*Your goal*. The answer must consist solely of the lines from the one containing "tan slope D9:E9" through the last line of the records below, repeated exactly, with all pictures omitted.

*Extracted entries*.
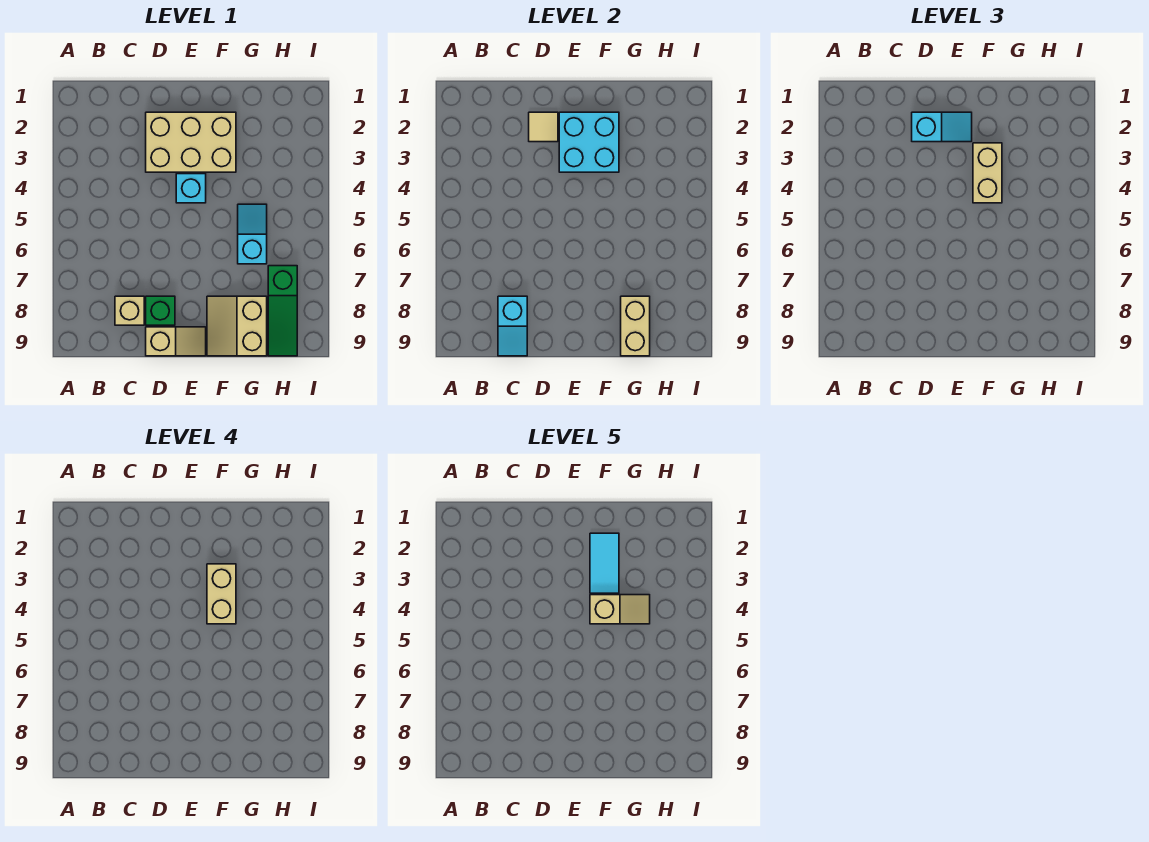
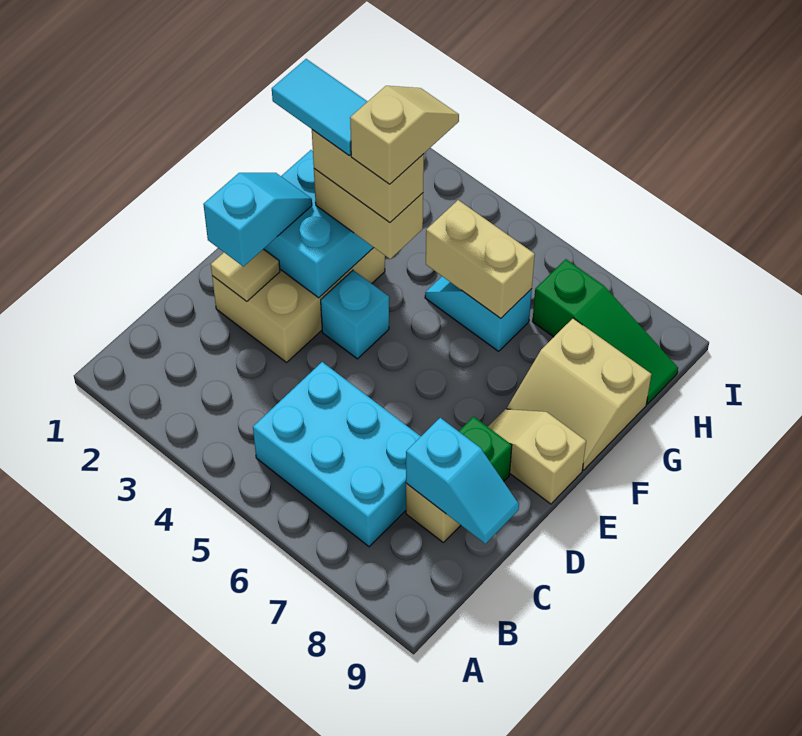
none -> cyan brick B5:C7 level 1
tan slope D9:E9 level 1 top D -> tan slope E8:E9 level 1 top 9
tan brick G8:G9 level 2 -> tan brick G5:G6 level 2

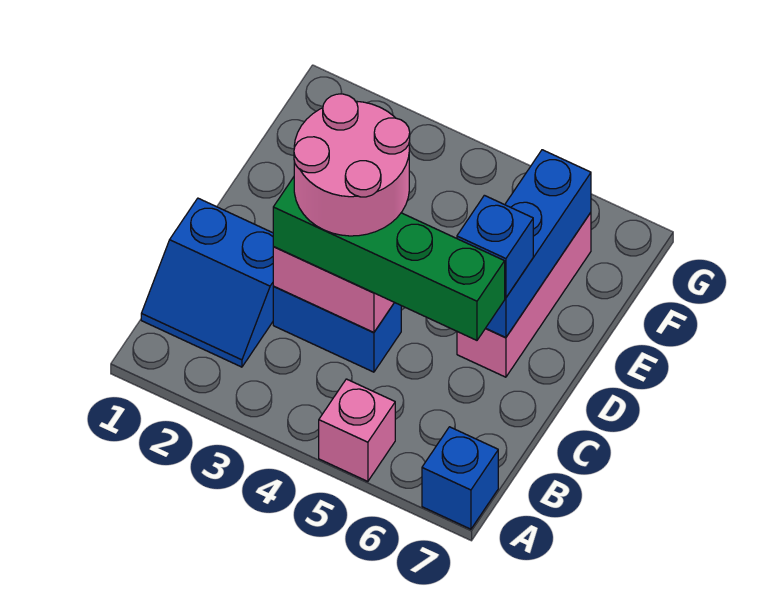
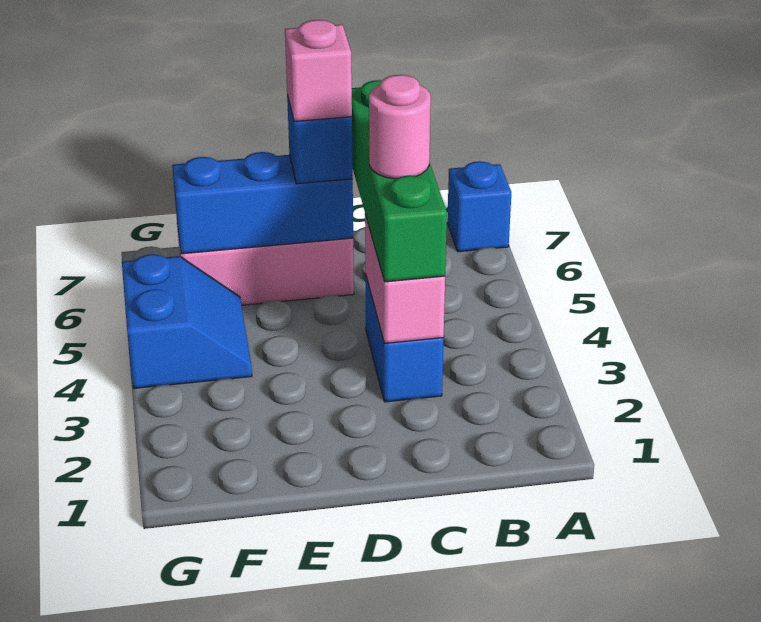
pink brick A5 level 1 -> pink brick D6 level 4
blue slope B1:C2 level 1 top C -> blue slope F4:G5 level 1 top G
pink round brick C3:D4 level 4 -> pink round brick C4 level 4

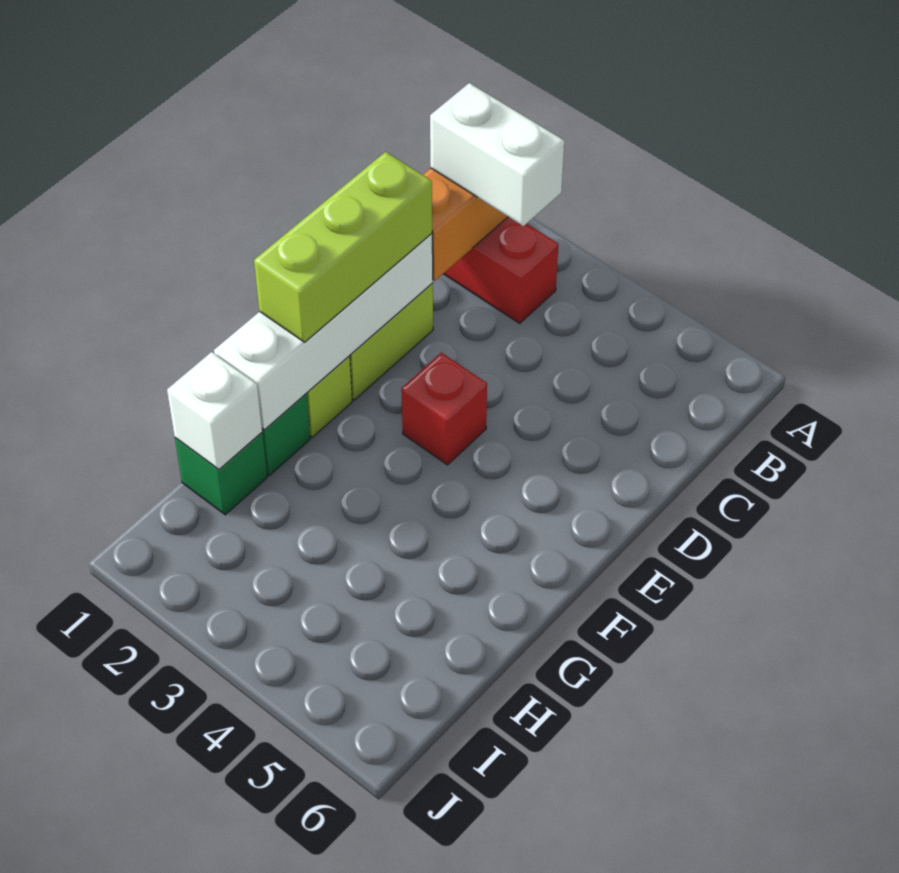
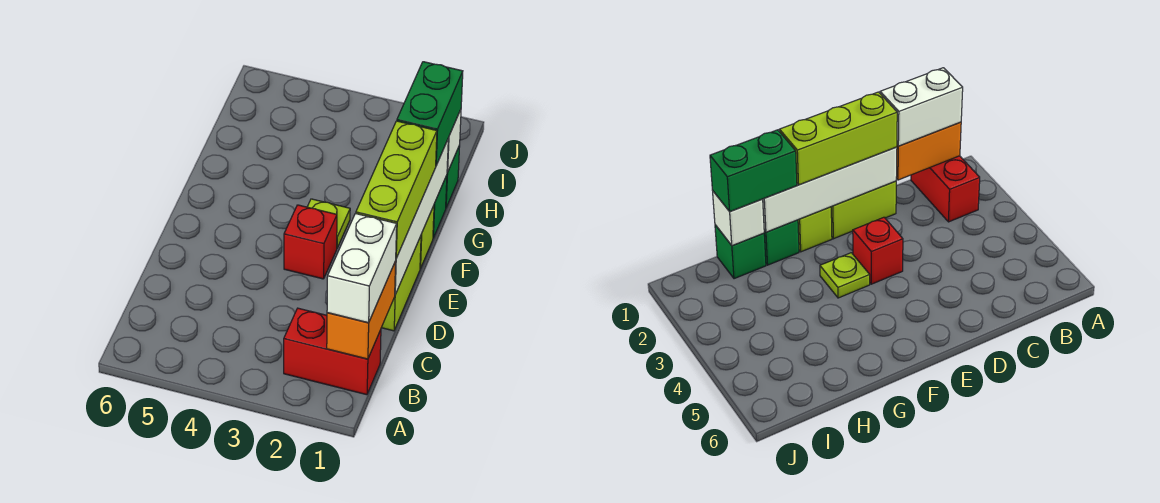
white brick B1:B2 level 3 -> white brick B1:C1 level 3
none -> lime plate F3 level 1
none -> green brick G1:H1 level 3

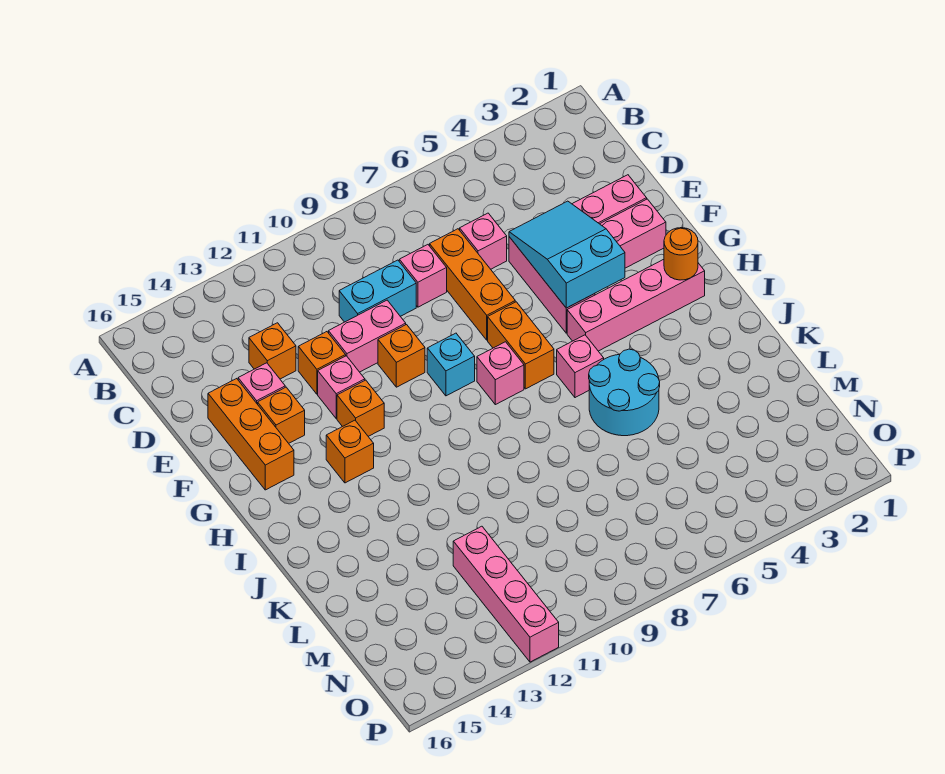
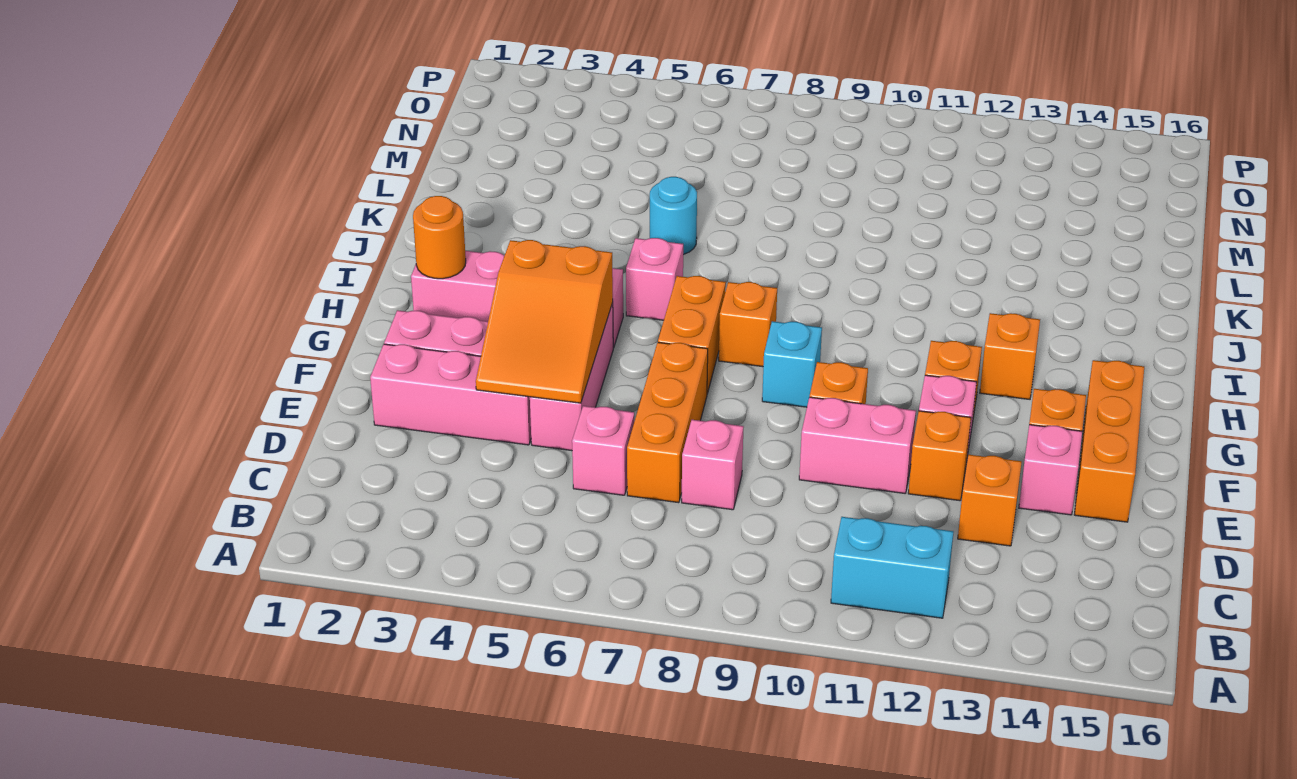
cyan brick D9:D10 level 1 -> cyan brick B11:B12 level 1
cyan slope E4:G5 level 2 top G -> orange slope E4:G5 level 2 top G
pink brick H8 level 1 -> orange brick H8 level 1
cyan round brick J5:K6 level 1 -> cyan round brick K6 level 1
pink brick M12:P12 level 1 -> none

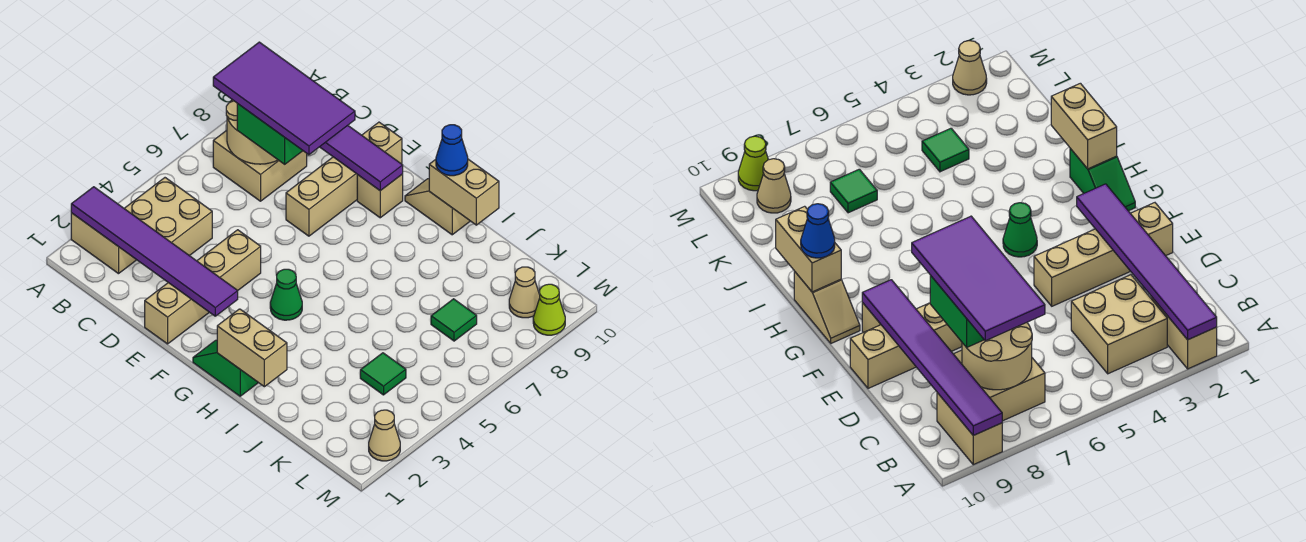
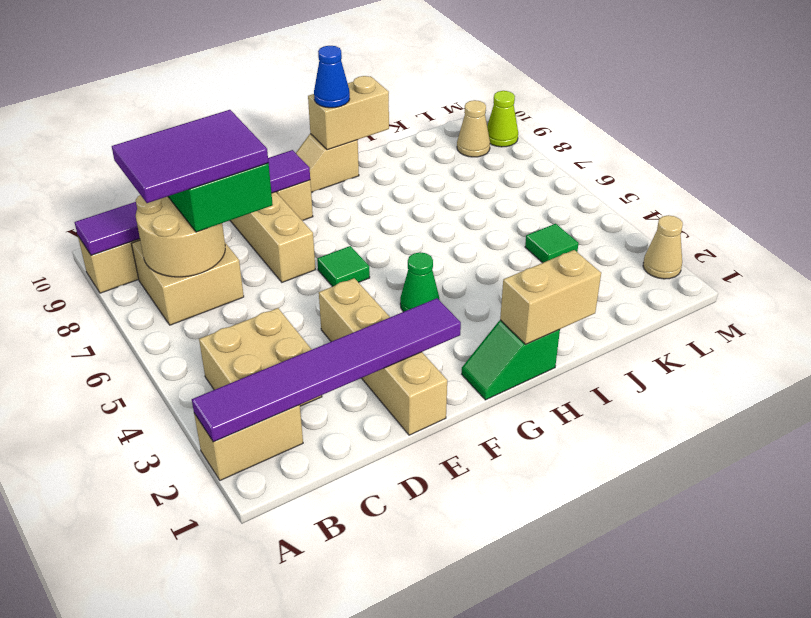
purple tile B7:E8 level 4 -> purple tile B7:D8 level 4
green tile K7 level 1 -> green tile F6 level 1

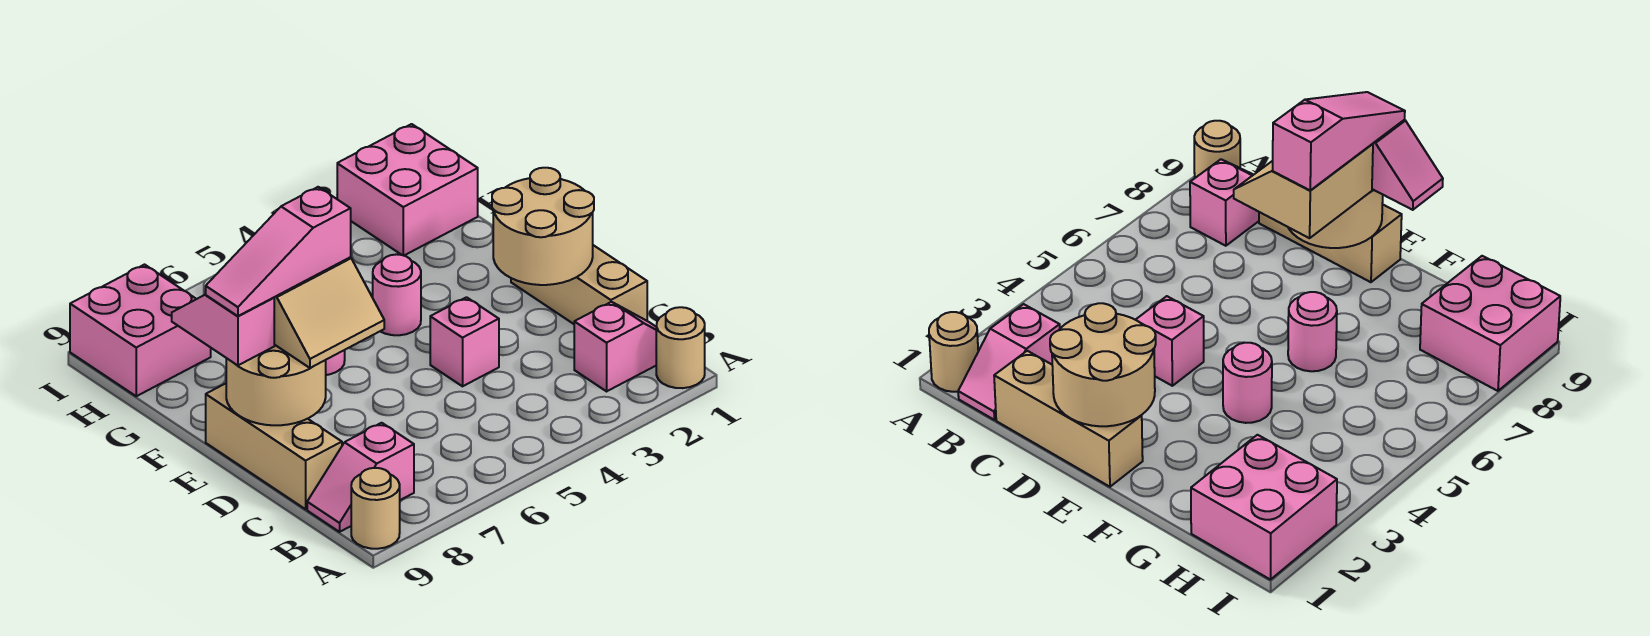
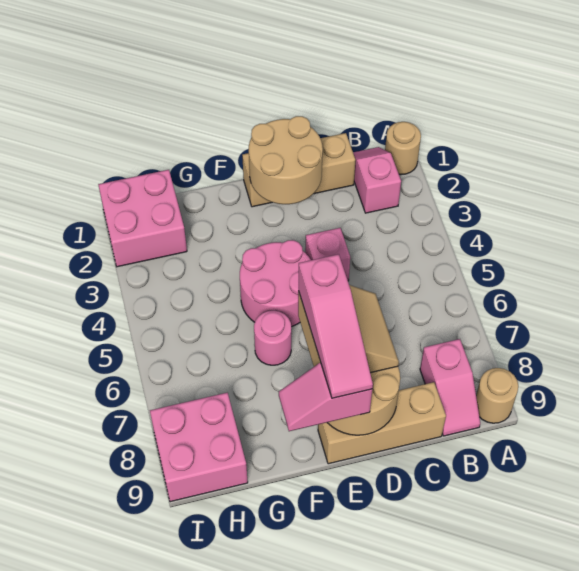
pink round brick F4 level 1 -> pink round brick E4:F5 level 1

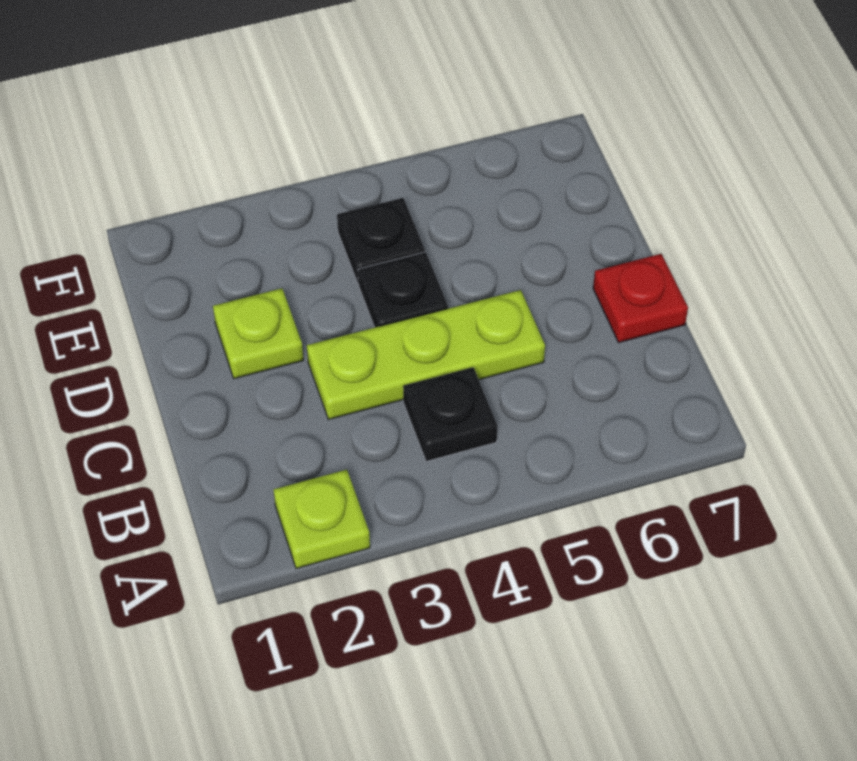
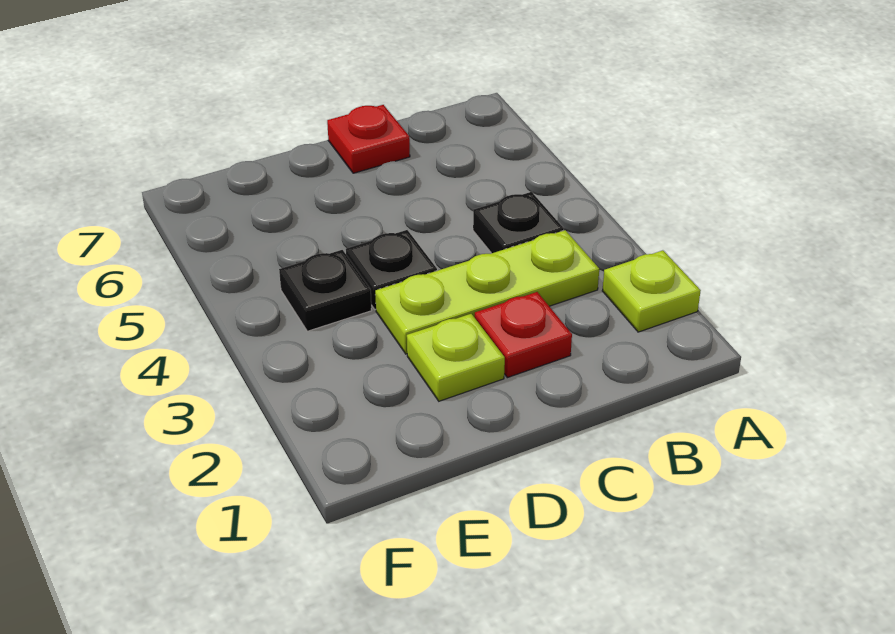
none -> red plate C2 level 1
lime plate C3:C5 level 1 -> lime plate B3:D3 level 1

*Answer to the problem*.
tan slope D9:E9 level 1 top D -> tan slope E8:E9 level 1 top 9
tan brick G8:G9 level 2 -> tan brick G5:G6 level 2

pink brick A5 level 1 -> pink brick D6 level 4
blue slope B1:C2 level 1 top C -> blue slope F4:G5 level 1 top G
pink round brick C3:D4 level 4 -> pink round brick C4 level 4

white brick B1:B2 level 3 -> white brick B1:C1 level 3
none -> lime plate F3 level 1
none -> green brick G1:H1 level 3

cyan brick D9:D10 level 1 -> cyan brick B11:B12 level 1
cyan slope E4:G5 level 2 top G -> orange slope E4:G5 level 2 top G
pink brick H8 level 1 -> orange brick H8 level 1
cyan round brick J5:K6 level 1 -> cyan round brick K6 level 1
pink brick M12:P12 level 1 -> none

purple tile B7:E8 level 4 -> purple tile B7:D8 level 4
green tile K7 level 1 -> green tile F6 level 1

pink round brick F4 level 1 -> pink round brick E4:F5 level 1

none -> red plate C2 level 1
lime plate C3:C5 level 1 -> lime plate B3:D3 level 1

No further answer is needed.